(Extracted records)
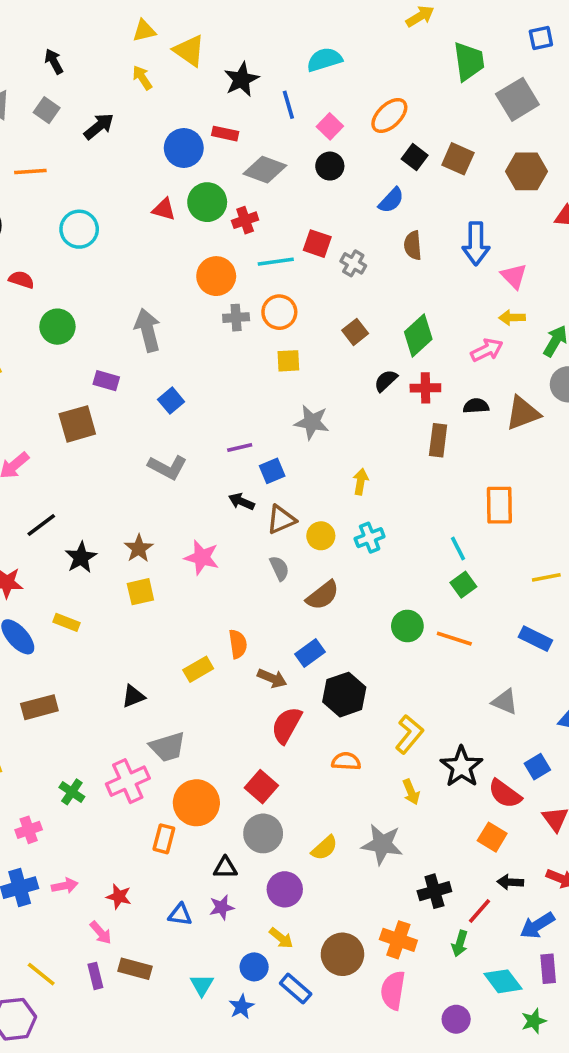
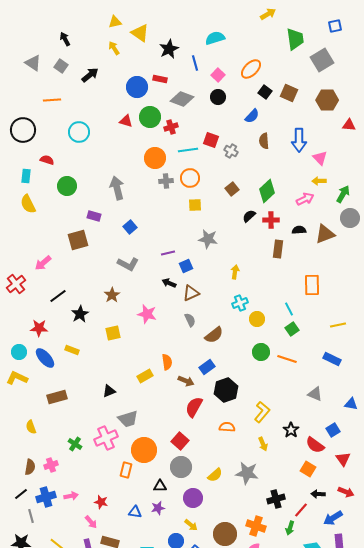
yellow circle: (321, 536) -> (257, 319), moved
brown star: (139, 548) -> (112, 295), moved
black star: (462, 767) -> (291, 430), size x0.7

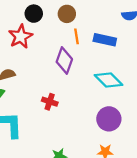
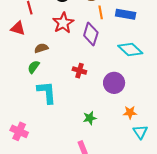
red star: (21, 37) -> (63, 23), moved
purple circle: (109, 119) -> (114, 83), moved

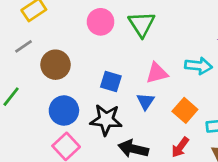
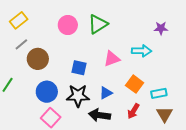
green triangle: (142, 24) -> (98, 24), turned 35
gray line: (24, 46) -> (21, 44), moved
blue triangle: (146, 101) -> (106, 93), moved, turned 32

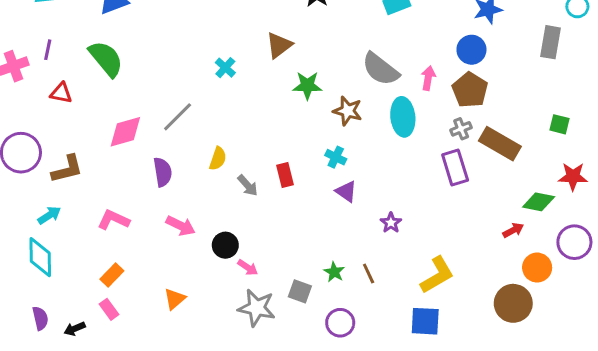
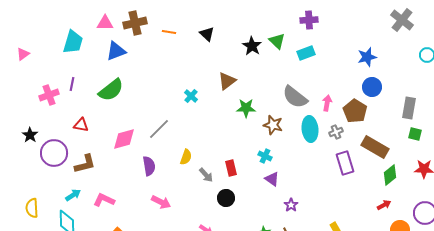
gray rectangle: (551, 42) -> (409, 108), moved
blue circle: (471, 50) -> (372, 87), moved
green semicircle: (106, 59) -> (111, 90), turned 92
red triangle: (61, 93) -> (81, 125), moved
gray cross: (461, 129) -> (336, 132), moved
green diamond: (539, 202) -> (390, 175), moved, turned -50
pink L-shape: (113, 220) -> (104, 200), moved
purple star: (391, 223) -> (291, 205), moved
black circle: (225, 245) -> (226, 198), moved

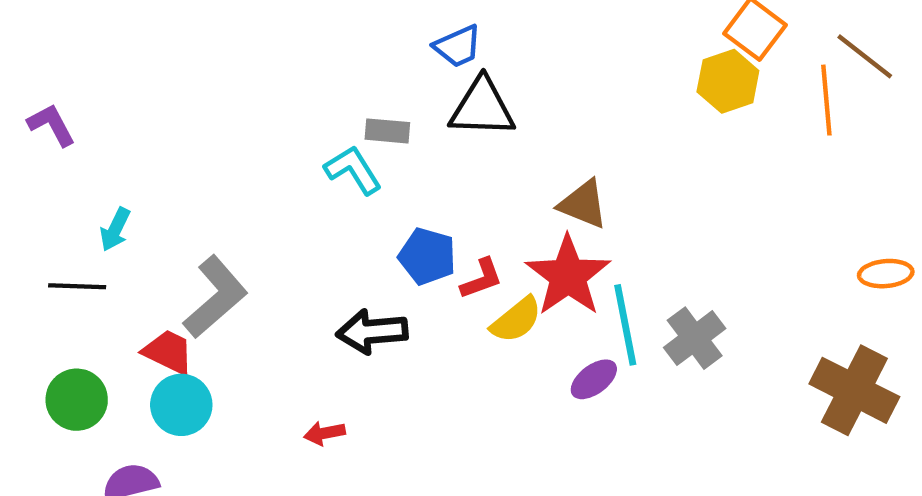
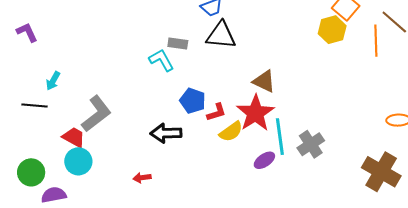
green circle: (77, 400) -> (31, 172), moved

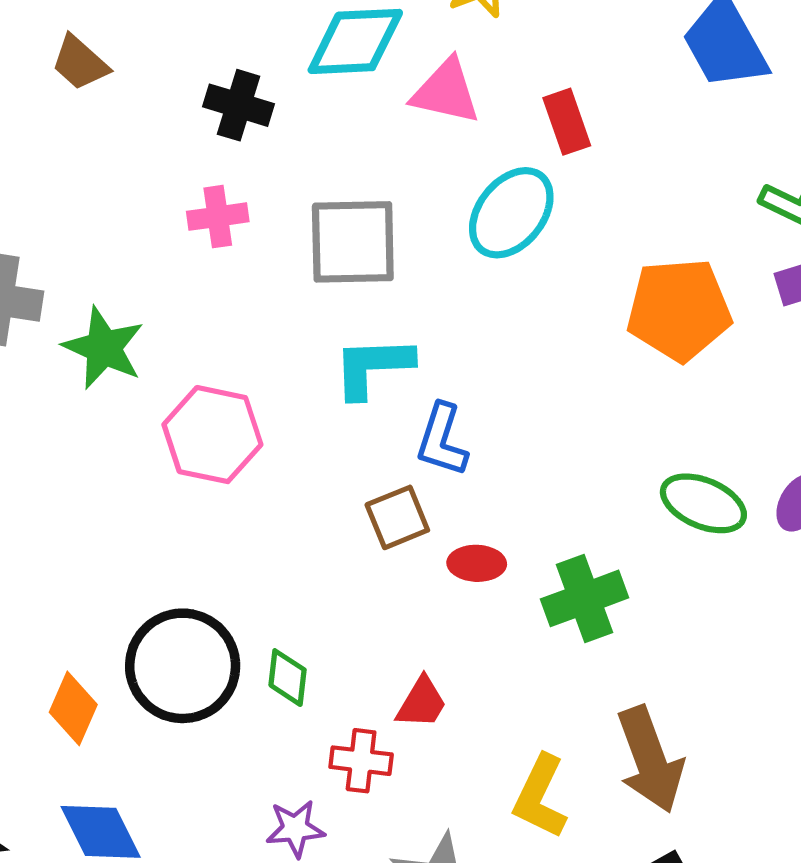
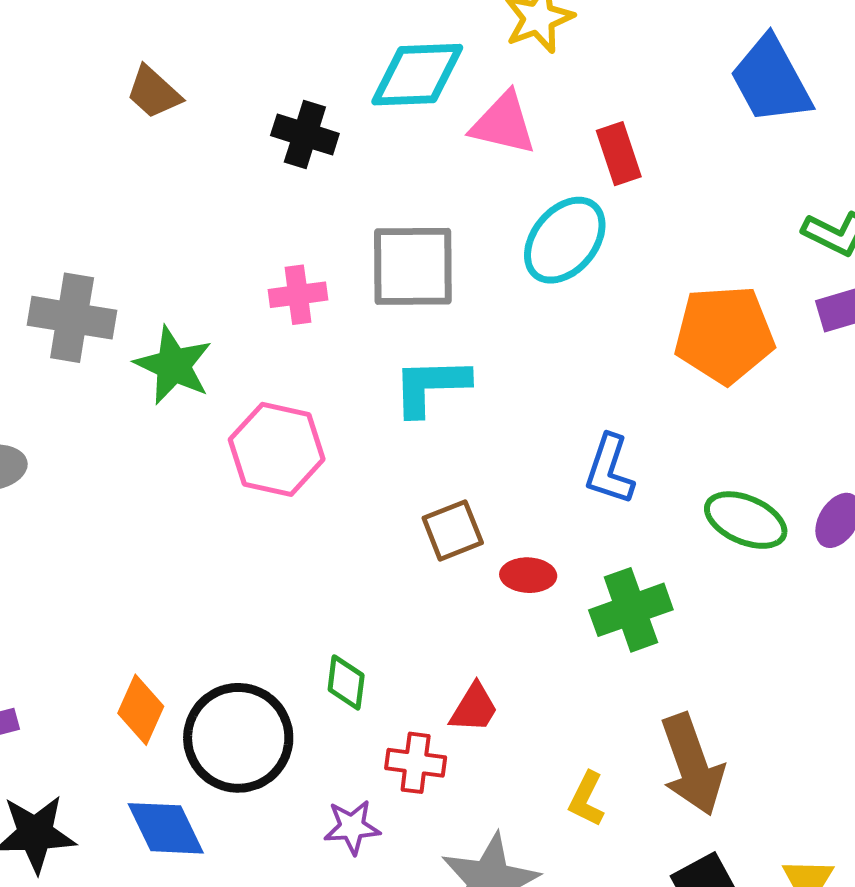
pink cross: (218, 217) -> (298, 295), moved
blue L-shape: (442, 440) -> (609, 470), moved
black circle: (183, 666) -> (238, 738), moved
yellow L-shape: (540, 797) -> (587, 799), size x0.7

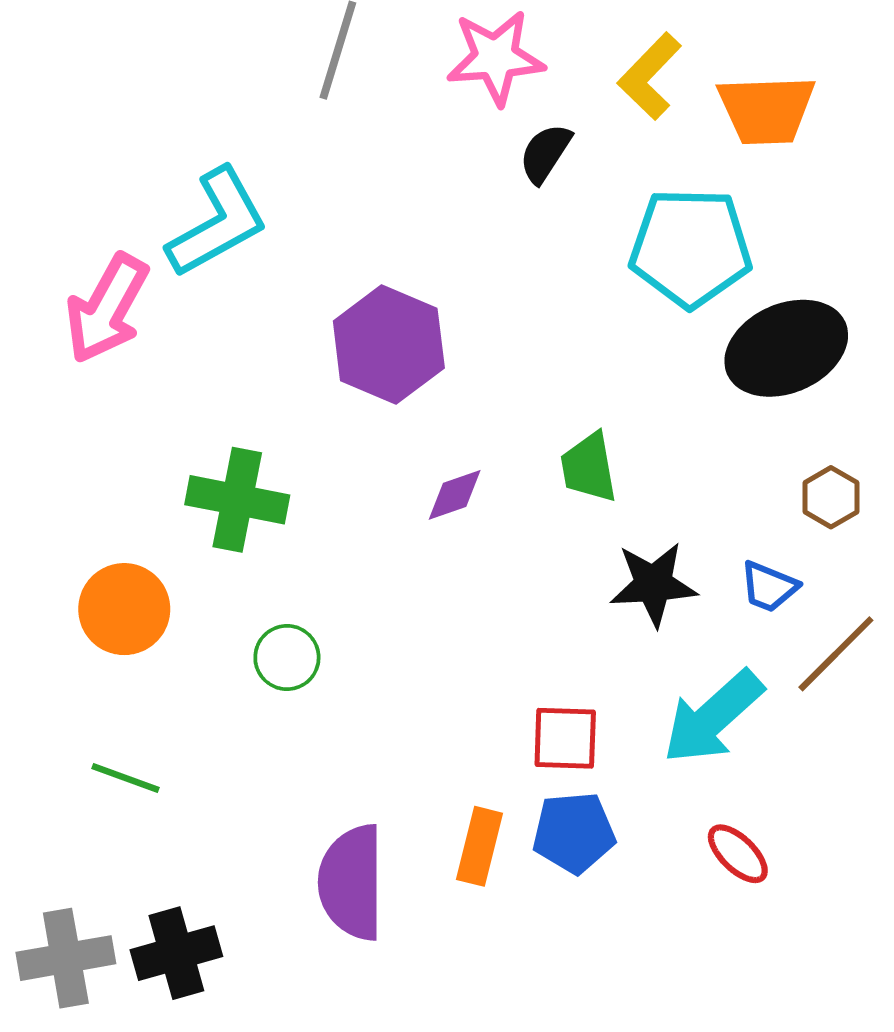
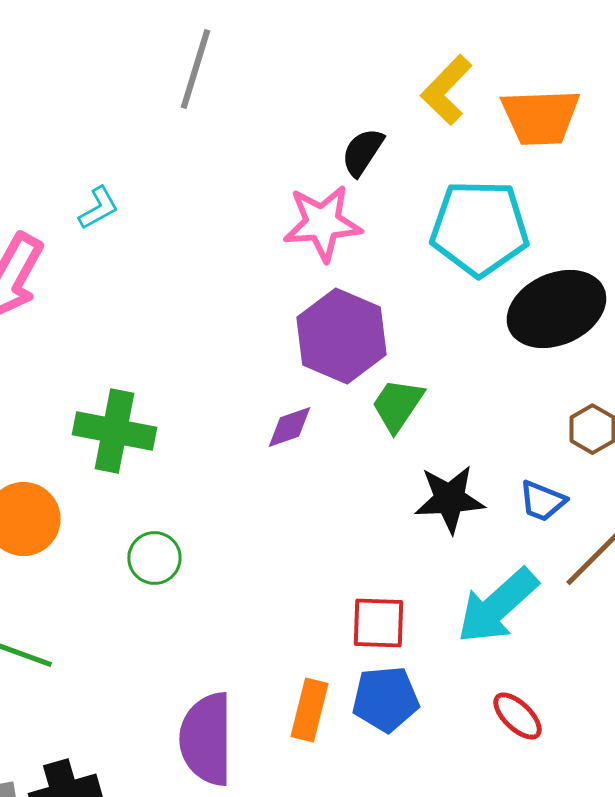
pink star: (496, 58) -> (322, 223), moved
cyan L-shape: (217, 223) -> (98, 208), size x0.5
purple hexagon: (389, 345) -> (341, 336), moved
green trapezoid: (589, 467) -> (397, 405), turned 44

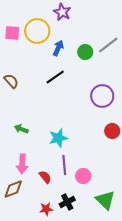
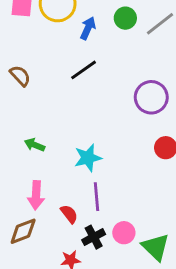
green circle: (85, 52) -> (125, 18), moved
pink circle: (83, 176) -> (124, 233), moved
black cross: (67, 202) -> (94, 237), moved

# [Task brief]
Across the entries above, tally the lines that contain the string "size" and give that figure alone.

# [Response]
3